→ **YOUR TASK**:
Your task is to copy each line of the material below that includes "trapezoid".

******

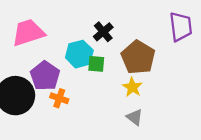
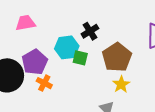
pink trapezoid: (28, 33) -> (25, 23), size x0.7
yellow star: (132, 87) -> (121, 84), moved

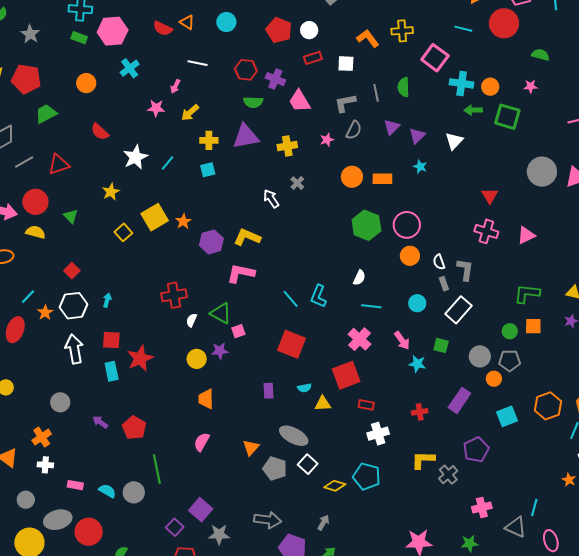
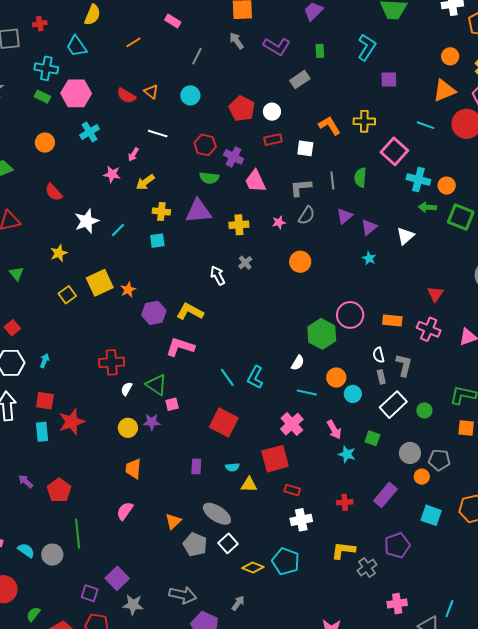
orange rectangle: (382, 179) -> (392, 321), moved
green hexagon: (366, 225) -> (322, 334), moved
orange circle: (410, 256) -> (336, 377), moved
green circle: (510, 331) -> (424, 410), moved
cyan square: (507, 416) -> (431, 515), turned 35
purple square: (175, 527) -> (90, 593), turned -30

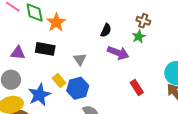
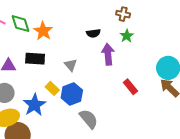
brown cross: (143, 21) -> (123, 14), moved
black semicircle: (106, 30) -> (93, 33), turned 64
purple arrow: (118, 53) -> (108, 54), turned -110

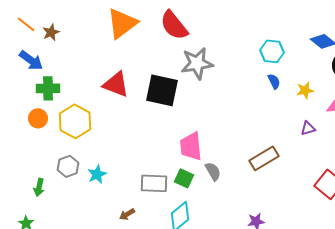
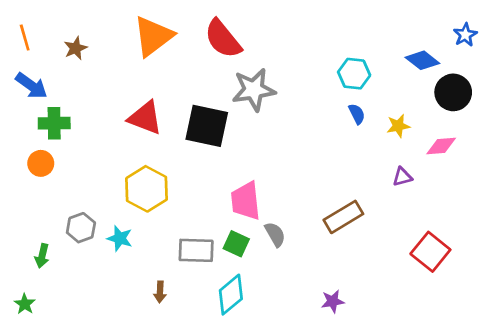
orange line: (26, 24) -> (25, 37), turned 36
brown star: (51, 32) -> (76, 48), moved
yellow hexagon: (75, 121) -> (147, 189), moved
cyan star: (97, 174) -> (120, 238), turned -30
brown arrow: (127, 214) -> (160, 292), turned -56

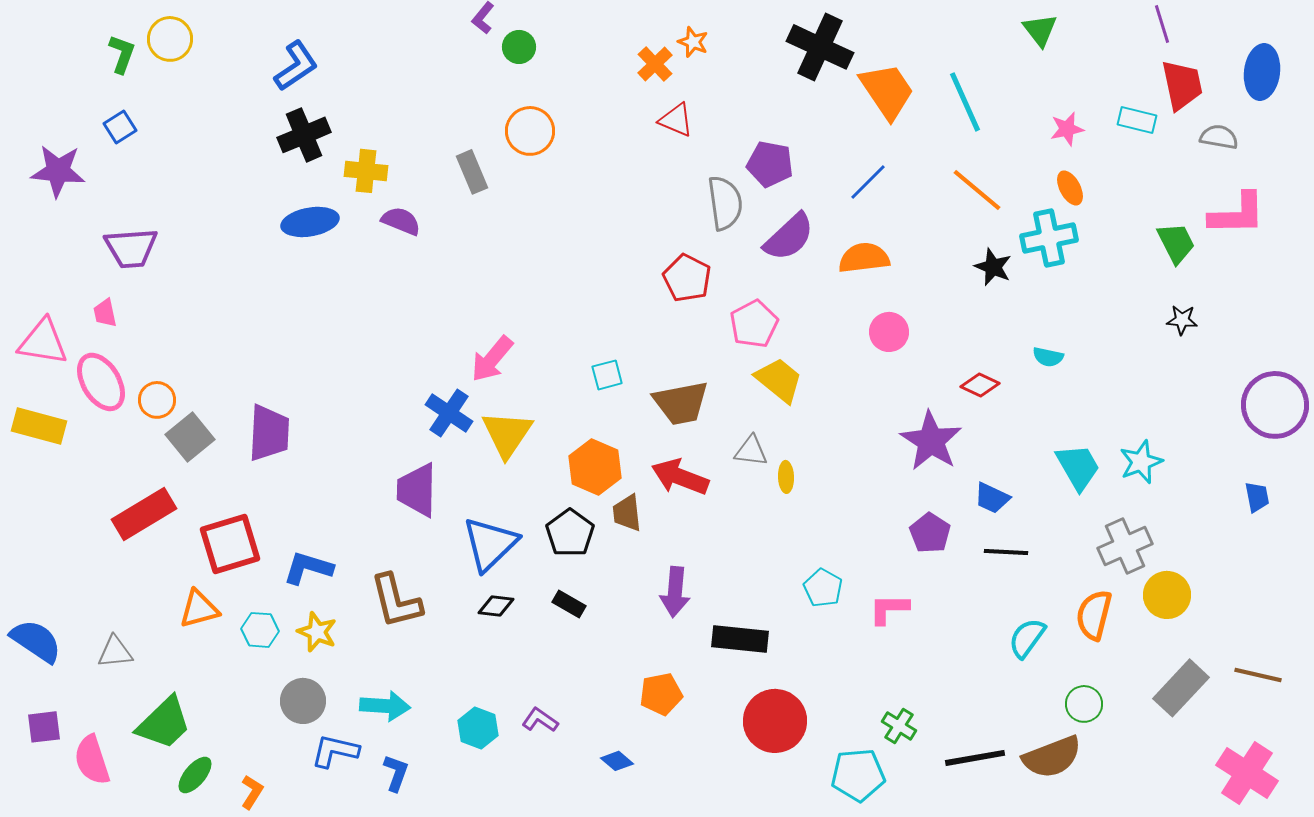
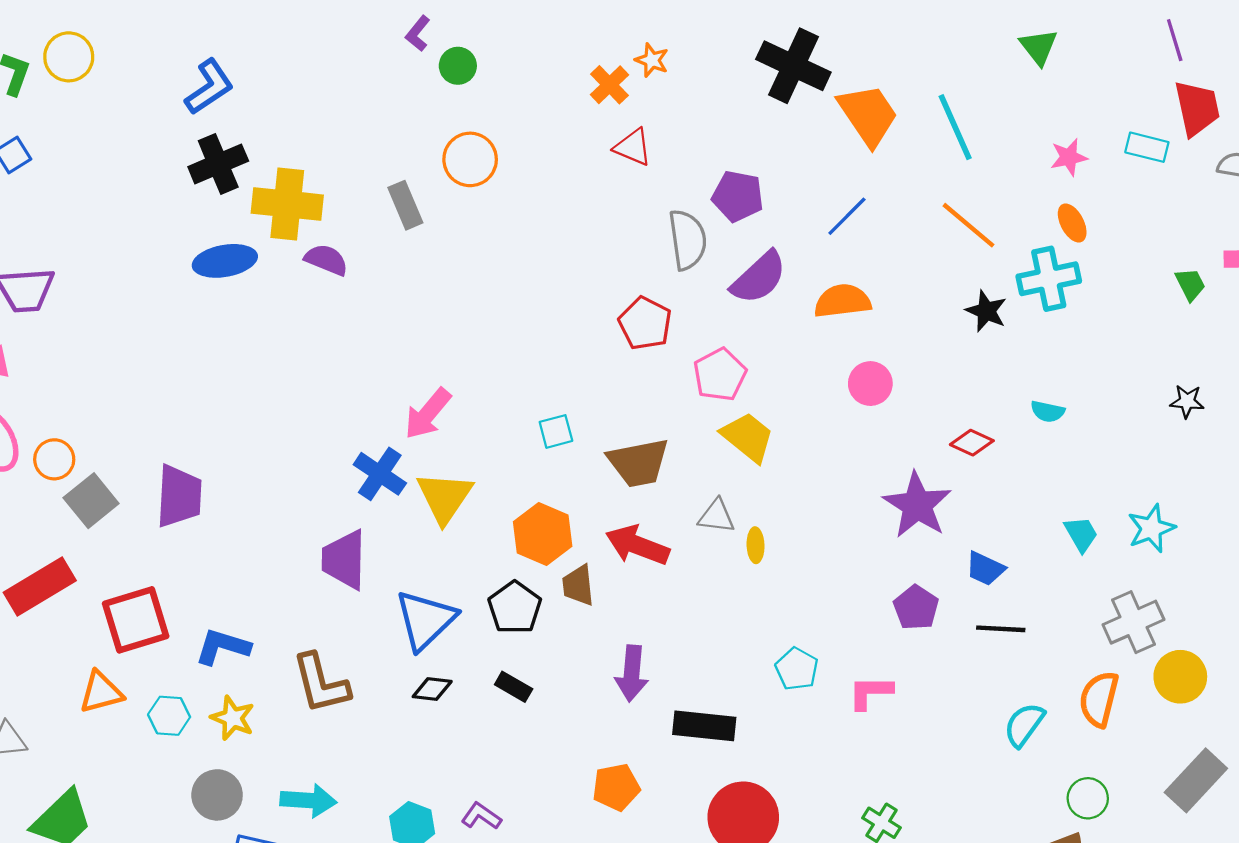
yellow cross: (366, 171) -> (287, 204), size x1.5
green trapezoid: (1176, 243) -> (1190, 284), size x0.7
black star: (1182, 320) -> (1187, 401), moved
cyan trapezoid: (1078, 467) -> (1081, 534), size x0.7

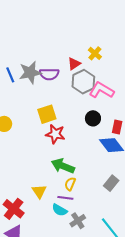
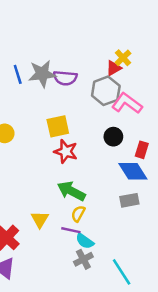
red triangle: (74, 64) -> (114, 68), moved
gray rectangle: (111, 183) -> (129, 200), moved, turned 35
cyan semicircle: (60, 210) -> (85, 241), moved

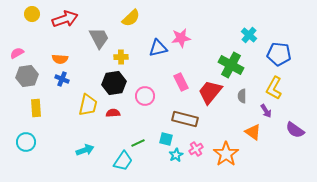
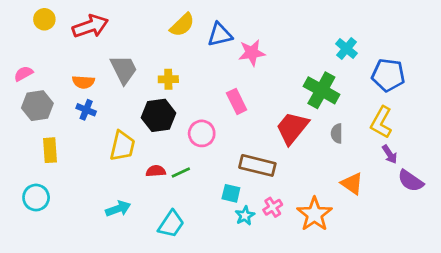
gray trapezoid: (99, 38) -> (124, 69), moved
blue triangle: (158, 48) -> (220, 35), moved
pink rectangle: (181, 82) -> (237, 101), moved
purple arrow: (266, 111) -> (390, 154), moved
red semicircle: (113, 113) -> (156, 171), moved
green line: (138, 143) -> (181, 172), moved

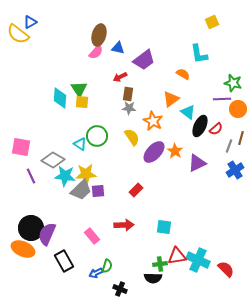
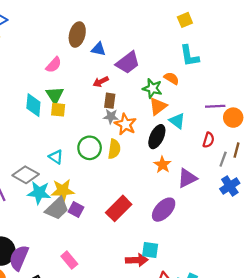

******

→ **EXPECTED ANSWER**:
pink trapezoid: (28, 33) -> (25, 23), size x0.7
green trapezoid: (1176, 243) -> (1190, 284), size x0.7
cyan trapezoid: (1078, 467) -> (1081, 534), size x0.7
gray trapezoid: (99, 38) -> (124, 69), moved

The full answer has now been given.